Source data
....

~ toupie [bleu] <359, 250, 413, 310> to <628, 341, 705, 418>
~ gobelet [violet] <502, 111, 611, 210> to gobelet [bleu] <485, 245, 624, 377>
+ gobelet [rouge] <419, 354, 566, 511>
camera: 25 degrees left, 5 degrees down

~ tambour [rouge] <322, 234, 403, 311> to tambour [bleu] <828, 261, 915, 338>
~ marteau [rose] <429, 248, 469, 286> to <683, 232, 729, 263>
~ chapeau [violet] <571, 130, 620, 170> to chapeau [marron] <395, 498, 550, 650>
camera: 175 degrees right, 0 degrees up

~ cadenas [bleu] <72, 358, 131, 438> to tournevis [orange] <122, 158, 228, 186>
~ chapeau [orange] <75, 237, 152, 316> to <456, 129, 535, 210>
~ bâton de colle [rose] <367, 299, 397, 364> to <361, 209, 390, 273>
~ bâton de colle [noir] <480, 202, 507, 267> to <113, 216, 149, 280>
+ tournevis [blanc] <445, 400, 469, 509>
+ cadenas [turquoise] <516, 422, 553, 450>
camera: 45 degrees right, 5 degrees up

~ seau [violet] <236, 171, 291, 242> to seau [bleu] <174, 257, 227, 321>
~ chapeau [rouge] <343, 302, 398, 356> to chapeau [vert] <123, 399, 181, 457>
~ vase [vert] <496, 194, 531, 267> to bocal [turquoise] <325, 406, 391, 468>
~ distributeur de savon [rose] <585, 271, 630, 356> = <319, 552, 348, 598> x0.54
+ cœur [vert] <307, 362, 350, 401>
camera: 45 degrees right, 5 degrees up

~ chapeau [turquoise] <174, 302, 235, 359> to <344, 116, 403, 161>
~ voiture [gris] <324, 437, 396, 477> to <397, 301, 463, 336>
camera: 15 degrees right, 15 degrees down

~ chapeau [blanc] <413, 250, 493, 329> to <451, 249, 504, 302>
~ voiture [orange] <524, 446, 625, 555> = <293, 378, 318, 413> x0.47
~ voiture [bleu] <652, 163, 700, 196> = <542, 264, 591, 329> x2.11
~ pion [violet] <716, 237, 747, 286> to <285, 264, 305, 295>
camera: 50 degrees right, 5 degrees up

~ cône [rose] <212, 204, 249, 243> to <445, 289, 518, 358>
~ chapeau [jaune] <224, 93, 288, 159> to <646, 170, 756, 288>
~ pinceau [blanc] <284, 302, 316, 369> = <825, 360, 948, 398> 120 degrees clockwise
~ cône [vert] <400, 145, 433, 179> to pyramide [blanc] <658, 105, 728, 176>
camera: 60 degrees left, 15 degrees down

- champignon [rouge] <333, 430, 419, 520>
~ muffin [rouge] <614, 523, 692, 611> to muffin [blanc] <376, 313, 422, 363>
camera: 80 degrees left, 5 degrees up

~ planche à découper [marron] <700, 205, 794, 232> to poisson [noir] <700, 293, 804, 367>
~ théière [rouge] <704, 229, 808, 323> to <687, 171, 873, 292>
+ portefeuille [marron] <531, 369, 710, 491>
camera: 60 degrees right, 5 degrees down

....

Activity: Starting at the line above that contains "158, 228, 186>", write out each line exactly until the line that contains "171, 873, 292>" has been written, and stop there.

Task solution:
~ cadenas [bleu] <72, 358, 131, 438> to tournevis [orange] <122, 158, 228, 186>
~ chapeau [orange] <75, 237, 152, 316> to <456, 129, 535, 210>
~ bâton de colle [rose] <367, 299, 397, 364> to <361, 209, 390, 273>
~ bâton de colle [noir] <480, 202, 507, 267> to <113, 216, 149, 280>
+ tournevis [blanc] <445, 400, 469, 509>
+ cadenas [turquoise] <516, 422, 553, 450>
camera: 45 degrees right, 5 degrees up

~ seau [violet] <236, 171, 291, 242> to seau [bleu] <174, 257, 227, 321>
~ chapeau [rouge] <343, 302, 398, 356> to chapeau [vert] <123, 399, 181, 457>
~ vase [vert] <496, 194, 531, 267> to bocal [turquoise] <325, 406, 391, 468>
~ distributeur de savon [rose] <585, 271, 630, 356> = <319, 552, 348, 598> x0.54
+ cœur [vert] <307, 362, 350, 401>
camera: 45 degrees right, 5 degrees up

~ chapeau [turquoise] <174, 302, 235, 359> to <344, 116, 403, 161>
~ voiture [gris] <324, 437, 396, 477> to <397, 301, 463, 336>
camera: 15 degrees right, 15 degrees down

~ chapeau [blanc] <413, 250, 493, 329> to <451, 249, 504, 302>
~ voiture [orange] <524, 446, 625, 555> = <293, 378, 318, 413> x0.47
~ voiture [bleu] <652, 163, 700, 196> = <542, 264, 591, 329> x2.11
~ pion [violet] <716, 237, 747, 286> to <285, 264, 305, 295>
camera: 50 degrees right, 5 degrees up

~ cône [rose] <212, 204, 249, 243> to <445, 289, 518, 358>
~ chapeau [jaune] <224, 93, 288, 159> to <646, 170, 756, 288>
~ pinceau [blanc] <284, 302, 316, 369> = <825, 360, 948, 398> 120 degrees clockwise
~ cône [vert] <400, 145, 433, 179> to pyramide [blanc] <658, 105, 728, 176>
camera: 60 degrees left, 15 degrees down

- champignon [rouge] <333, 430, 419, 520>
~ muffin [rouge] <614, 523, 692, 611> to muffin [blanc] <376, 313, 422, 363>
camera: 80 degrees left, 5 degrees up

~ planche à découper [marron] <700, 205, 794, 232> to poisson [noir] <700, 293, 804, 367>
~ théière [rouge] <704, 229, 808, 323> to <687, 171, 873, 292>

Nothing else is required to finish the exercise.